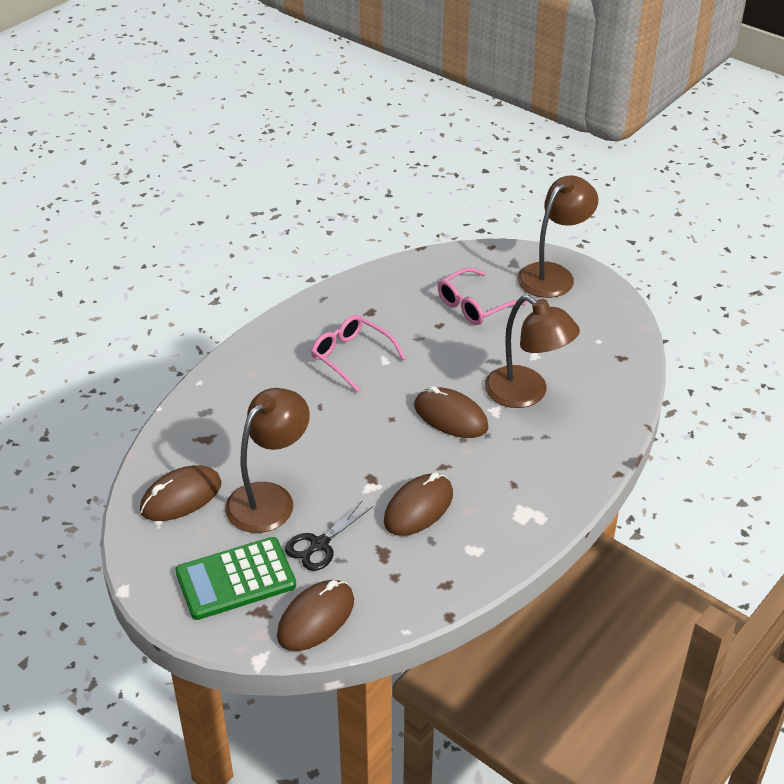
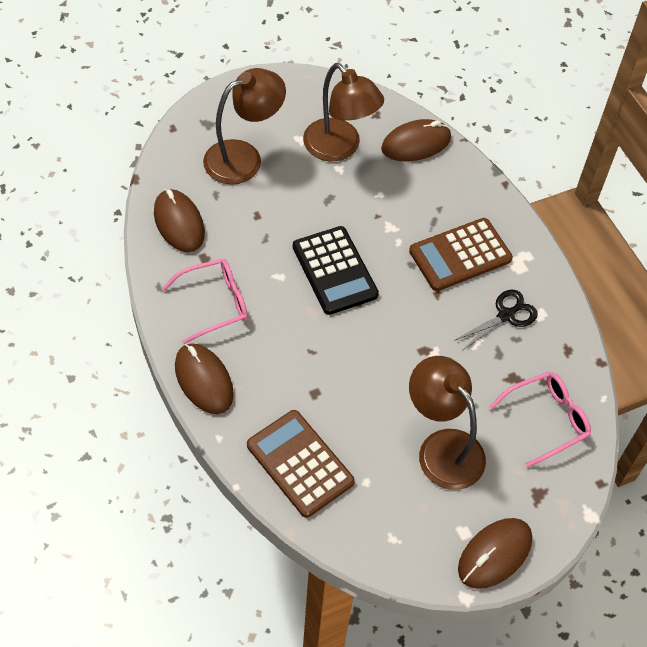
black calculator: 0 -> 1
brown calculator: 0 -> 2
green calculator: 1 -> 0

### To do
Write out the material above exactly, and omit the pictures it holds.

### Solution for this problem
black calculator: 0 -> 1
brown calculator: 0 -> 2
green calculator: 1 -> 0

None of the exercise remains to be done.